[Items from a data source]
· · ·
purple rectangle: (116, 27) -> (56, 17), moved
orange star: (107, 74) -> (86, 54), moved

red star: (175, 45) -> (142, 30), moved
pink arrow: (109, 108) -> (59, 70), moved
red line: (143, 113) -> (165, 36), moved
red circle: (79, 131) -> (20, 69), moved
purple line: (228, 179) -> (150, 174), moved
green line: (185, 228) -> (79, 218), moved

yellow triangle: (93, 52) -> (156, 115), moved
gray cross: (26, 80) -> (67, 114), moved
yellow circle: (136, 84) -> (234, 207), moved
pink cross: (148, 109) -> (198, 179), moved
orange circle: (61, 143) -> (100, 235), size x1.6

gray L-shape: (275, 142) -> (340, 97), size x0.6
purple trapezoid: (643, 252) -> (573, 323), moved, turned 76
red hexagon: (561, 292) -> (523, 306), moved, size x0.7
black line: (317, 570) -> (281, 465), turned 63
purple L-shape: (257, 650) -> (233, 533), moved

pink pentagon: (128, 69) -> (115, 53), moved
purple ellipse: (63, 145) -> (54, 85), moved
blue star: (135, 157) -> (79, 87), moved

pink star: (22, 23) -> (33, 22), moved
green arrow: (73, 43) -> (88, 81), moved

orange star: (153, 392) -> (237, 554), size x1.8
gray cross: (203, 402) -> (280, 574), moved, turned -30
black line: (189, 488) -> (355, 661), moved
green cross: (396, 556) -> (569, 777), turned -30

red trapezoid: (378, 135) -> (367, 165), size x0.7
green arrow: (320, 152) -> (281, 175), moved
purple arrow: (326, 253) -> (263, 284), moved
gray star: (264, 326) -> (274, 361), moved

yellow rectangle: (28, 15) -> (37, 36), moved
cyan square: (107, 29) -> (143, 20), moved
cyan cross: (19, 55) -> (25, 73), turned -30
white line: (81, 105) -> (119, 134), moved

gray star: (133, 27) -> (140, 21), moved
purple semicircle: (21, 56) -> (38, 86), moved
· · ·
The lines from the beginning of the records through the line containing "purple line: (228, 179) -> (150, 174), moved" should be reproduced exactly. Include nothing else.

purple rectangle: (116, 27) -> (56, 17), moved
orange star: (107, 74) -> (86, 54), moved

red star: (175, 45) -> (142, 30), moved
pink arrow: (109, 108) -> (59, 70), moved
red line: (143, 113) -> (165, 36), moved
red circle: (79, 131) -> (20, 69), moved
purple line: (228, 179) -> (150, 174), moved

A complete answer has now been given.